## Exercise data
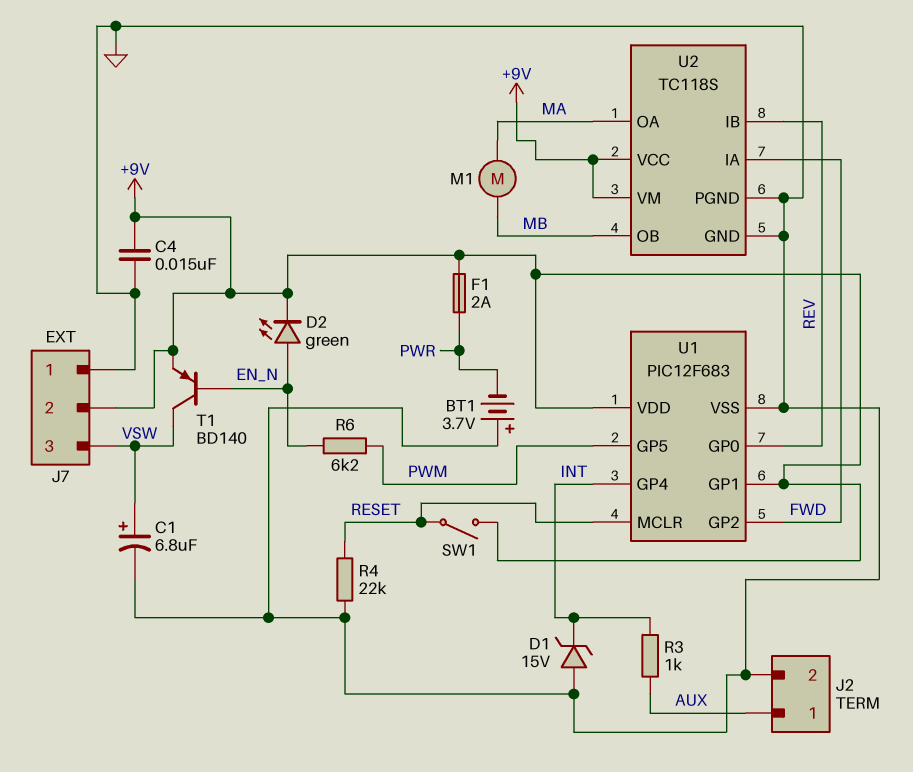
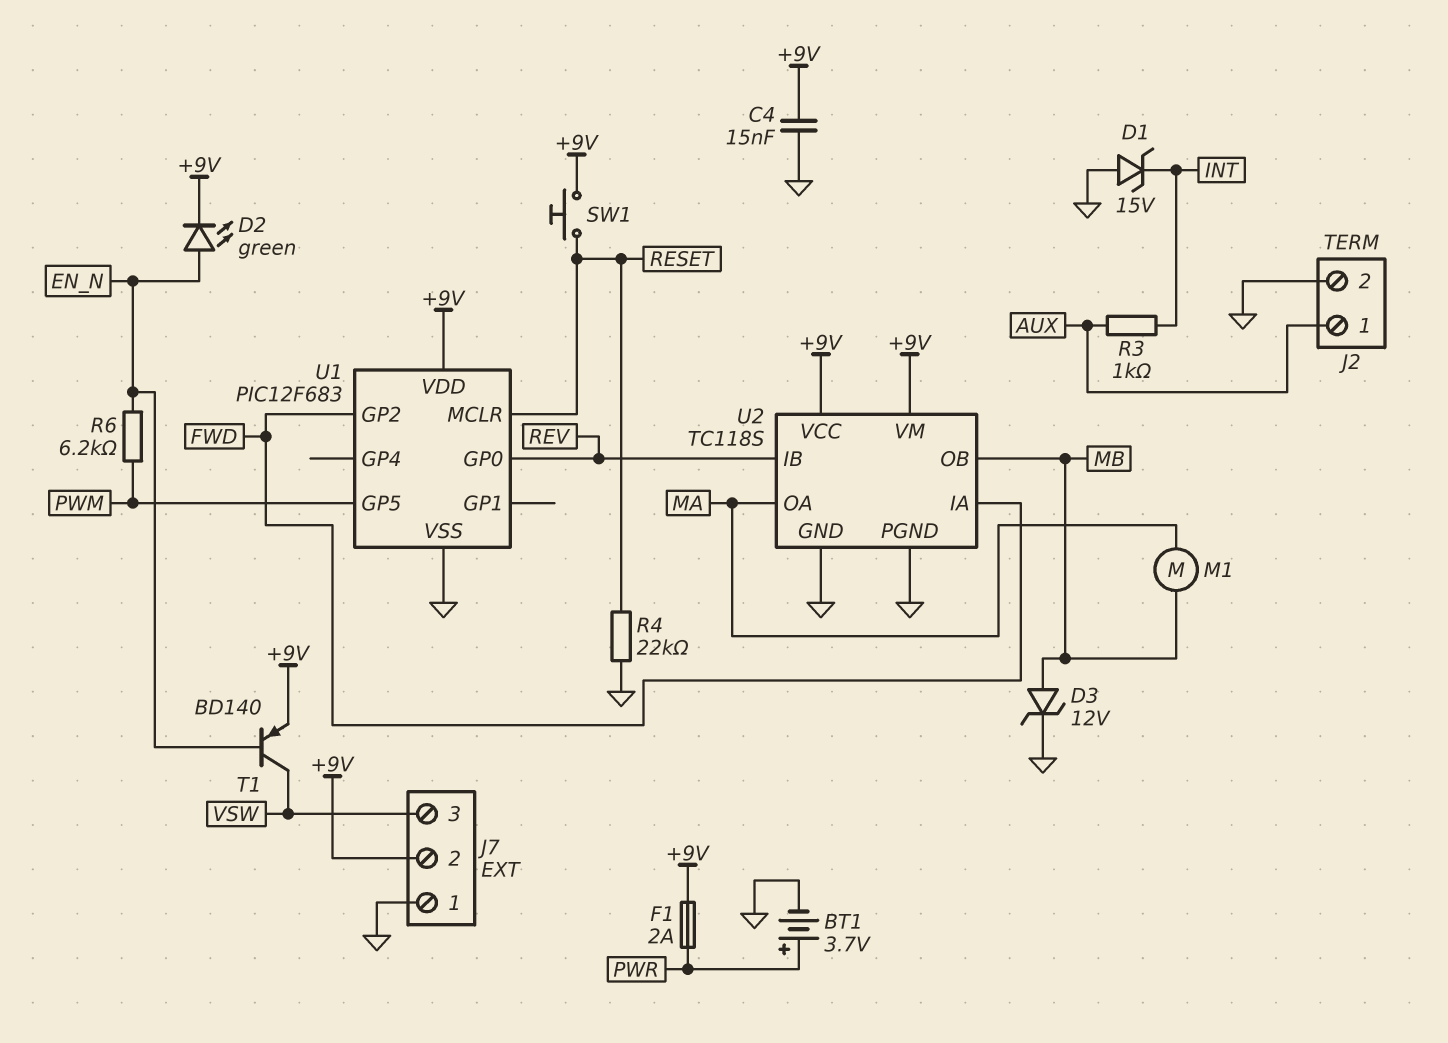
BT1: 3.7V (plus GND, minus PWR) -> 3.7V (plus PWR, minus GND)
C1: 6.8uF (plus VSW, minus GND) -> none
D3: none -> zener 12V (A MB, K GND)
SW1: switch (+9V, RESET) -> button (+9V, RESET)
U1 pin GP1: +9V -> none
U1 pin GP4: INT -> none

## Brief
Transcribe the records above exactly, without images.

## Response
BT1: 3.7V (plus GND, minus PWR) -> 3.7V (plus PWR, minus GND)
C1: 6.8uF (plus VSW, minus GND) -> none
D3: none -> zener 12V (A MB, K GND)
SW1: switch (+9V, RESET) -> button (+9V, RESET)
U1 pin GP1: +9V -> none
U1 pin GP4: INT -> none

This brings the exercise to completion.